▶ **WORK REQUEST**: Lines before the one containing "camera: 105 degrees left, 10 degrees down" are to be left out; that line and every line after it, through the last line below, are to be reproduced exactly.

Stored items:
*****

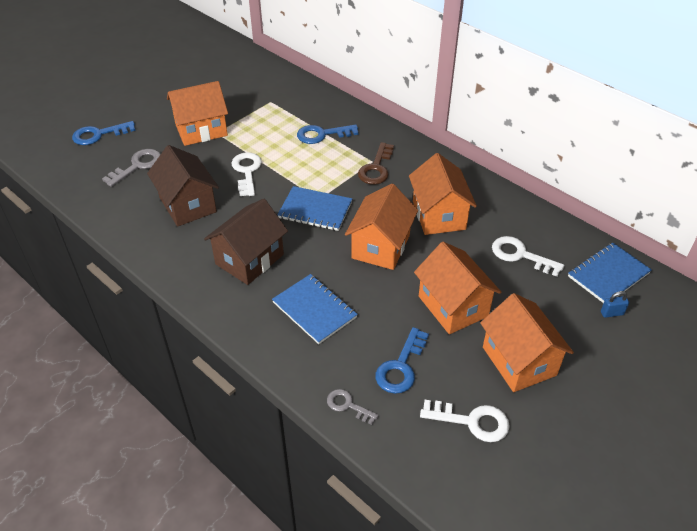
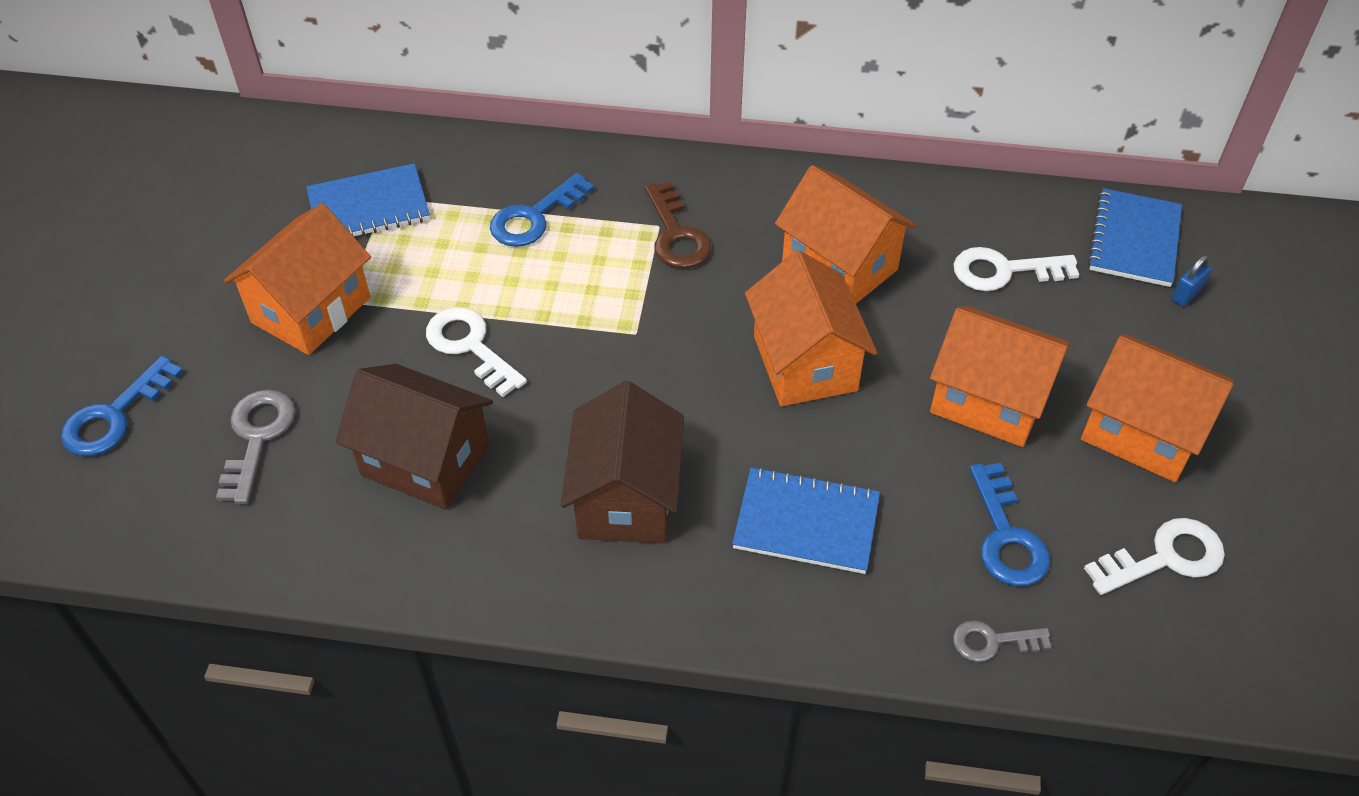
camera: 35 degrees left, 5 degrees up
(315, 210) = (649, 356): blue notebook -> blue notebook (369, 206)

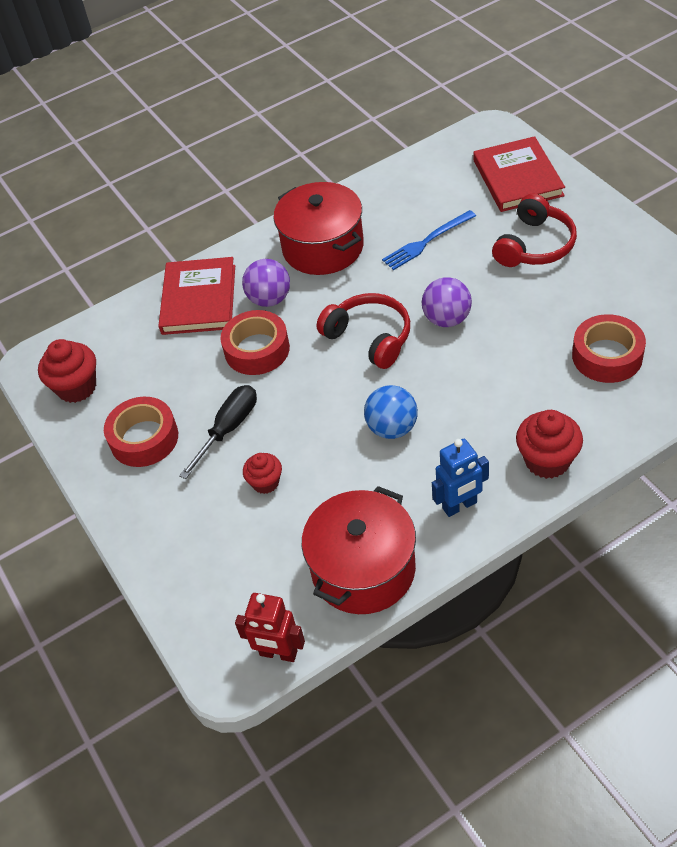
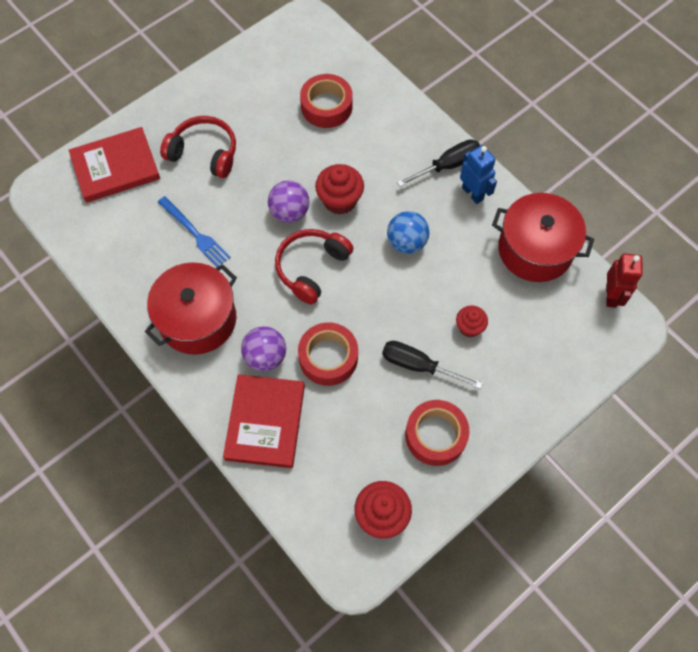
camera: 105 degrees left, 15 degrees up
(199, 299) = (265, 422): red book -> red book turned 75 degrees counterclockwise
(507, 482) = (448, 165): none -> black screwdriver
(547, 460) = (427, 142): red cupcake -> red cupcake (340, 200)

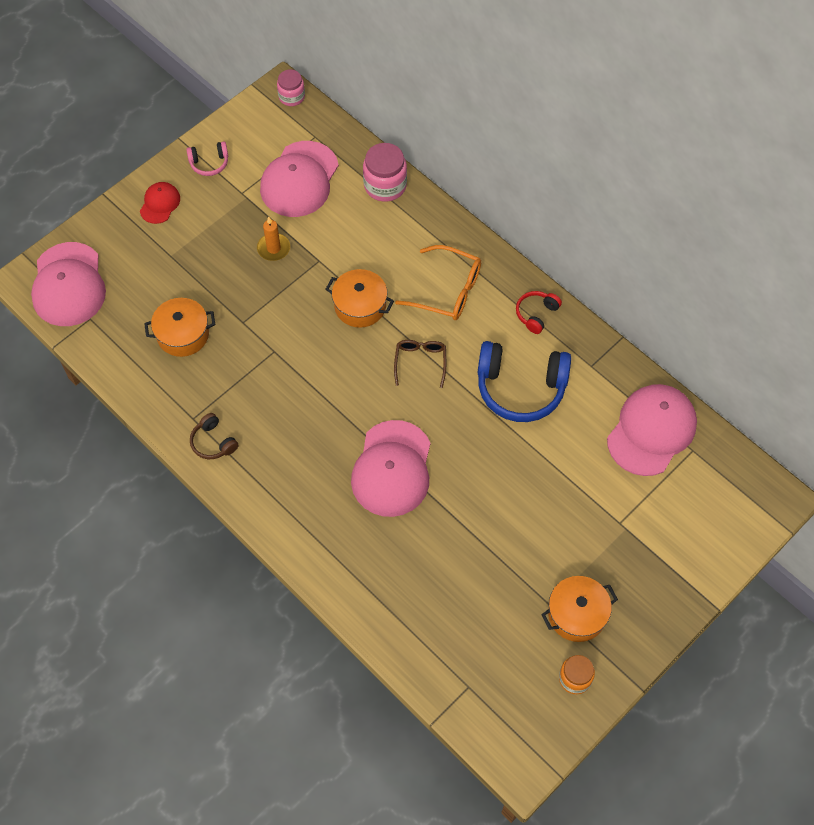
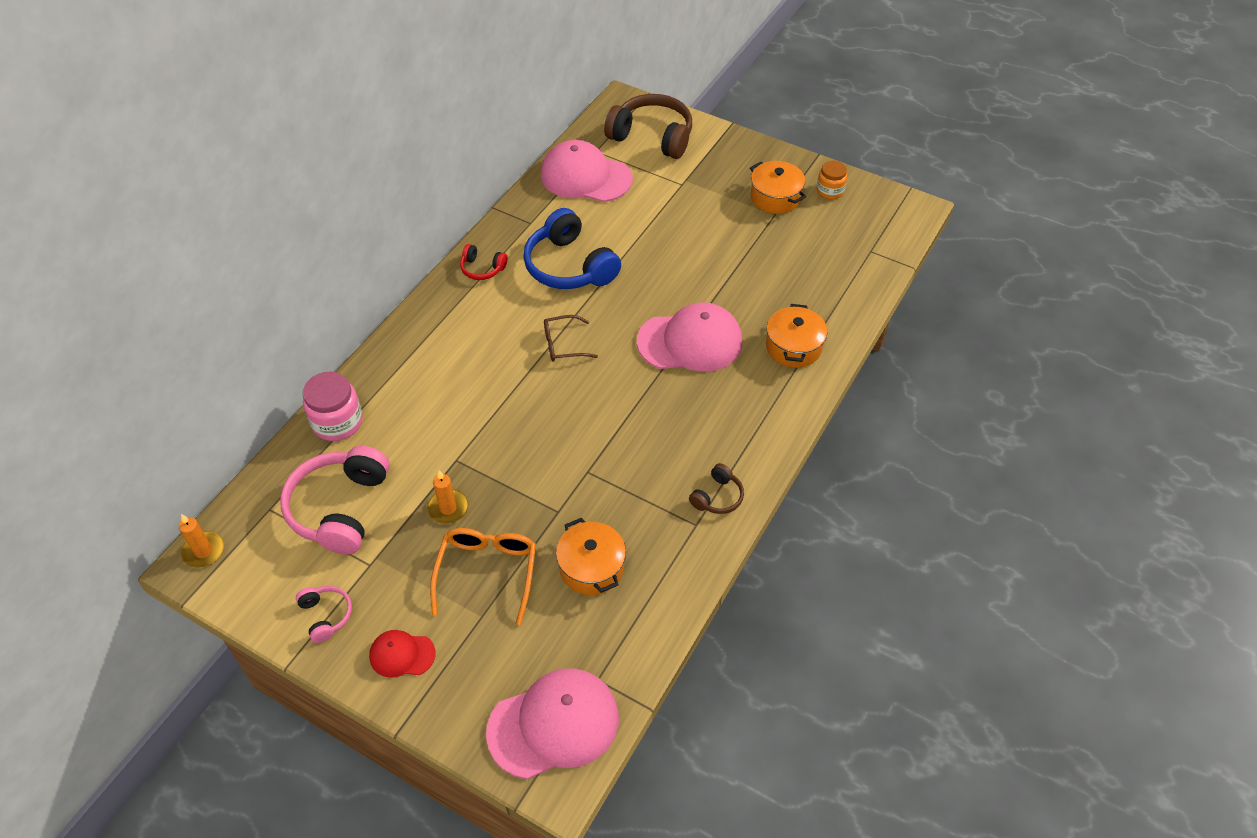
camera: 105 degrees left, 10 degrees down
(291, 97) = (203, 551): pink jar -> orange candle
(299, 179) = (340, 508): pink cap -> pink headphones
(360, 306) = (508, 408): orange pot -> orange pot (793, 347)
(448, 291) = (470, 340): orange glasses -> orange glasses (487, 572)
(520, 388) = (569, 266): blue headphones -> blue headphones turned 150 degrees clockwise
(707, 513) = (652, 137): none -> brown headphones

*****

▶ **RESULT OF THIS EXERCISE**:
camera: 105 degrees left, 10 degrees down
(291, 97) = (203, 551): pink jar -> orange candle
(299, 179) = (340, 508): pink cap -> pink headphones
(360, 306) = (508, 408): orange pot -> orange pot (793, 347)
(448, 291) = (470, 340): orange glasses -> orange glasses (487, 572)
(520, 388) = (569, 266): blue headphones -> blue headphones turned 150 degrees clockwise
(707, 513) = (652, 137): none -> brown headphones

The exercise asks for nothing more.